*** The data ***
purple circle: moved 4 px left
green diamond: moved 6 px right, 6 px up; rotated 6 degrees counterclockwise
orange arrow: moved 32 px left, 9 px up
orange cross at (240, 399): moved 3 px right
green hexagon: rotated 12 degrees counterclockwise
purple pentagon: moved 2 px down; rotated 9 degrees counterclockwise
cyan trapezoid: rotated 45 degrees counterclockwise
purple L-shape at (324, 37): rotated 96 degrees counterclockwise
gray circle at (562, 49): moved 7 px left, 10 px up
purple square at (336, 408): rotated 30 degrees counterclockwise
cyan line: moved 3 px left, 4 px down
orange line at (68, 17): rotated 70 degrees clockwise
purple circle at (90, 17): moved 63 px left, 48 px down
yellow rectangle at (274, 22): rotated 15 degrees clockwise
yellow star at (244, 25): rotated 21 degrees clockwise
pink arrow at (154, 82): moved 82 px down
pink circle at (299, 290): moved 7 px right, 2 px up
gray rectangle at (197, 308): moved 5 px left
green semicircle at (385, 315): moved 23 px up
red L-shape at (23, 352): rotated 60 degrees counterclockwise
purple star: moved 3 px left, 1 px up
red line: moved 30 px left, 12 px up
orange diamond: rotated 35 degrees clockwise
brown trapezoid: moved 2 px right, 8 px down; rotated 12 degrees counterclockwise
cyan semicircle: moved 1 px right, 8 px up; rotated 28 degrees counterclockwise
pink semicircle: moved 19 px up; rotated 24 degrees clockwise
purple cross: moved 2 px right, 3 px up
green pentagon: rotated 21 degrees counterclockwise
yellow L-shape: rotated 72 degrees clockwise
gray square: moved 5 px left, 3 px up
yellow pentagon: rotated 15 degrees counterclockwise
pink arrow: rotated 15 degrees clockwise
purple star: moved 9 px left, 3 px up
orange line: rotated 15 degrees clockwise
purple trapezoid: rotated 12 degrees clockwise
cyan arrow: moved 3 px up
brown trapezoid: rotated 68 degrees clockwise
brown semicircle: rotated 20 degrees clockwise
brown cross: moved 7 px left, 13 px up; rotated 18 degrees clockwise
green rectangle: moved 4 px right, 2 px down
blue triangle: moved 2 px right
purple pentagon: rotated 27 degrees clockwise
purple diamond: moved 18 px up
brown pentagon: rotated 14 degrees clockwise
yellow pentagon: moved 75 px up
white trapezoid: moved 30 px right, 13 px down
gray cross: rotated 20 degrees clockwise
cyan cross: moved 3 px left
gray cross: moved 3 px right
*** End of The data ***
__What the exercise asks__
Type out each entry above again, exactly.

__Solution__
purple circle: moved 4 px left
green diamond: moved 6 px right, 6 px up; rotated 6 degrees counterclockwise
orange arrow: moved 32 px left, 9 px up
orange cross at (240, 399): moved 3 px right
green hexagon: rotated 12 degrees counterclockwise
purple pentagon: moved 2 px down; rotated 9 degrees counterclockwise
cyan trapezoid: rotated 45 degrees counterclockwise
purple L-shape at (324, 37): rotated 96 degrees counterclockwise
gray circle at (562, 49): moved 7 px left, 10 px up
purple square at (336, 408): rotated 30 degrees counterclockwise
cyan line: moved 3 px left, 4 px down
orange line at (68, 17): rotated 70 degrees clockwise
purple circle at (90, 17): moved 63 px left, 48 px down
yellow rectangle at (274, 22): rotated 15 degrees clockwise
yellow star at (244, 25): rotated 21 degrees clockwise
pink arrow at (154, 82): moved 82 px down
pink circle at (299, 290): moved 7 px right, 2 px up
gray rectangle at (197, 308): moved 5 px left
green semicircle at (385, 315): moved 23 px up
red L-shape at (23, 352): rotated 60 degrees counterclockwise
purple star: moved 3 px left, 1 px up
red line: moved 30 px left, 12 px up
orange diamond: rotated 35 degrees clockwise
brown trapezoid: moved 2 px right, 8 px down; rotated 12 degrees counterclockwise
cyan semicircle: moved 1 px right, 8 px up; rotated 28 degrees counterclockwise
pink semicircle: moved 19 px up; rotated 24 degrees clockwise
purple cross: moved 2 px right, 3 px up
green pentagon: rotated 21 degrees counterclockwise
yellow L-shape: rotated 72 degrees clockwise
gray square: moved 5 px left, 3 px up
yellow pentagon: rotated 15 degrees counterclockwise
pink arrow: rotated 15 degrees clockwise
purple star: moved 9 px left, 3 px up
orange line: rotated 15 degrees clockwise
purple trapezoid: rotated 12 degrees clockwise
cyan arrow: moved 3 px up
brown trapezoid: rotated 68 degrees clockwise
brown semicircle: rotated 20 degrees clockwise
brown cross: moved 7 px left, 13 px up; rotated 18 degrees clockwise
green rectangle: moved 4 px right, 2 px down
blue triangle: moved 2 px right
purple pentagon: rotated 27 degrees clockwise
purple diamond: moved 18 px up
brown pentagon: rotated 14 degrees clockwise
yellow pentagon: moved 75 px up
white trapezoid: moved 30 px right, 13 px down
gray cross: rotated 20 degrees clockwise
cyan cross: moved 3 px left
gray cross: moved 3 px right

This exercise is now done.